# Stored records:
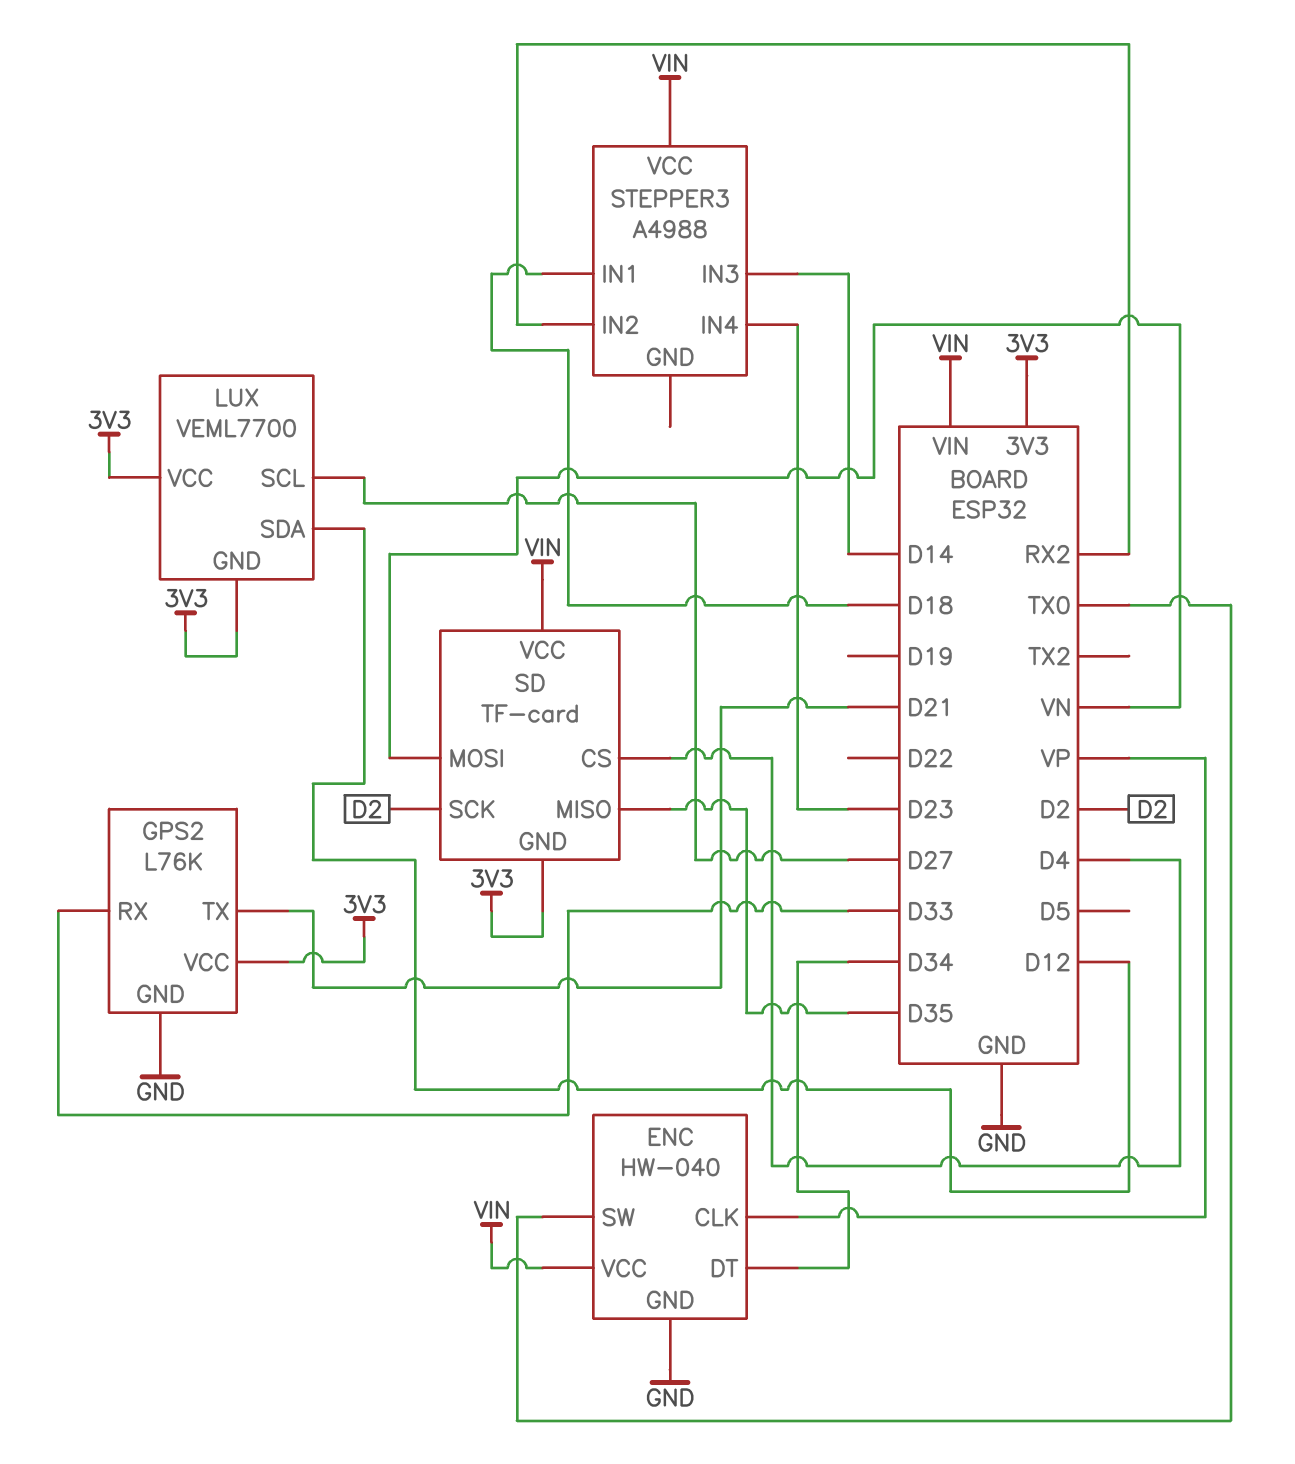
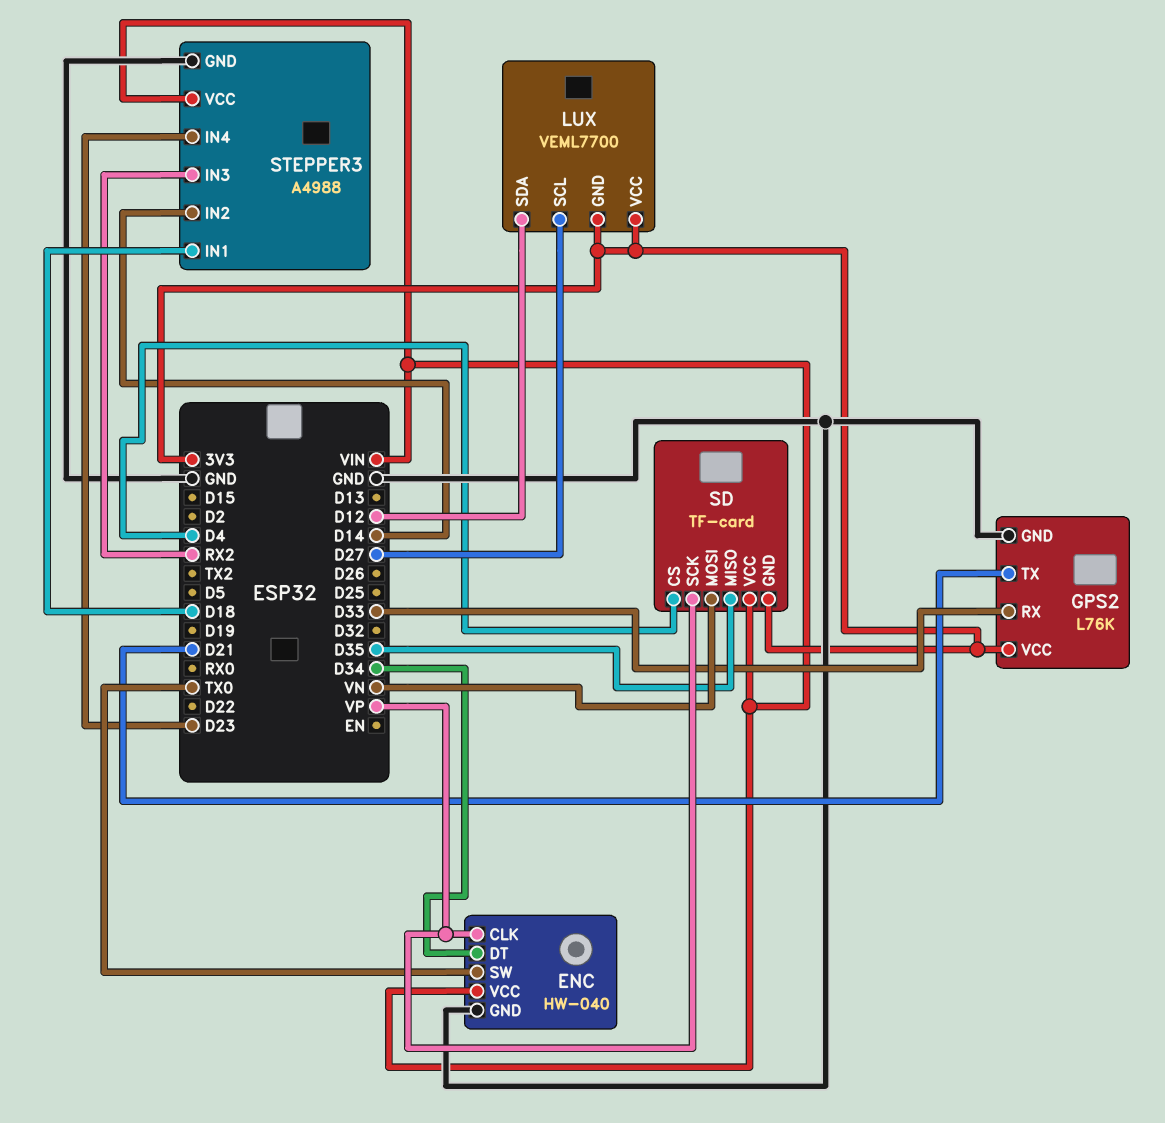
SD pin SCK: D2 -> VP
STEPPER3 pin GND: none -> GND
STEPPER3 pin IN2: RX2 -> D14
STEPPER3 pin IN3: D14 -> RX2

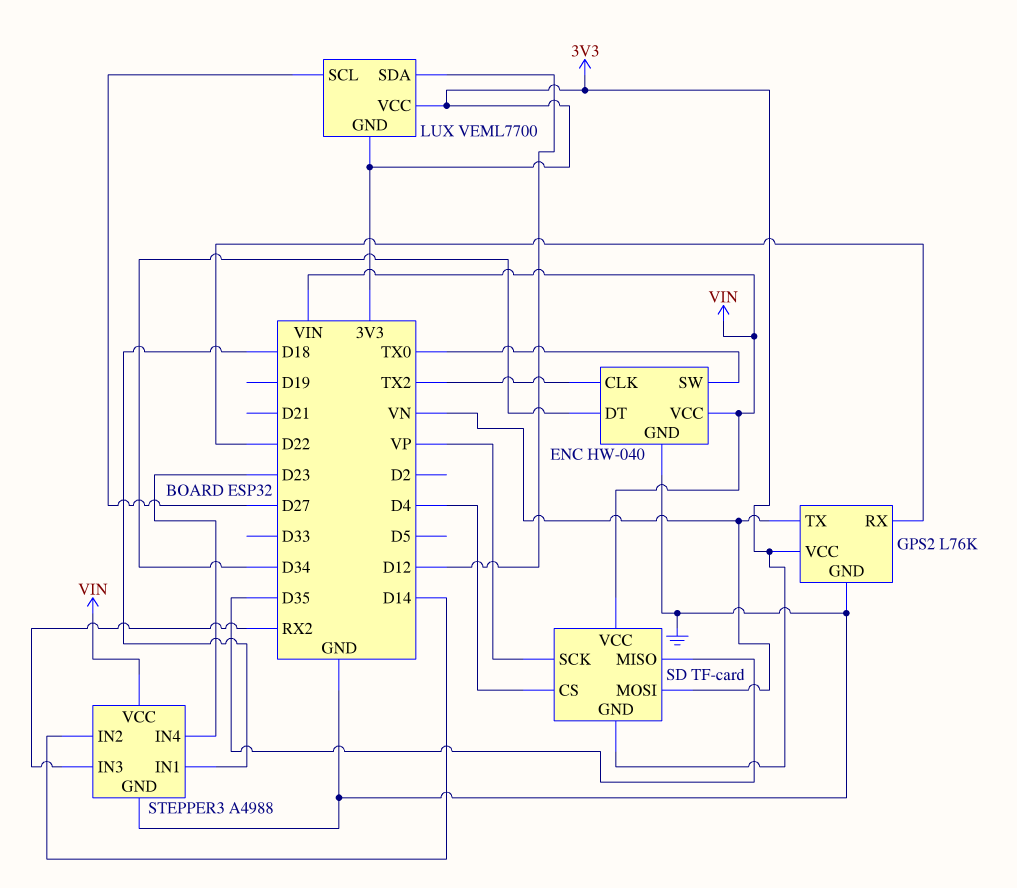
ENC pin CLK: VP -> TX2
GPS2 pin RX: D33 -> D22
GPS2 pin TX: D21 -> VN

# GOAL OF THE EXERCISE:
Repeat the data exactly as given. Keep every picture out of the copy.

# OUTPUT OF THE EXERCISE:
SD pin SCK: D2 -> VP
STEPPER3 pin GND: none -> GND
STEPPER3 pin IN2: RX2 -> D14
STEPPER3 pin IN3: D14 -> RX2

ENC pin CLK: VP -> TX2
GPS2 pin RX: D33 -> D22
GPS2 pin TX: D21 -> VN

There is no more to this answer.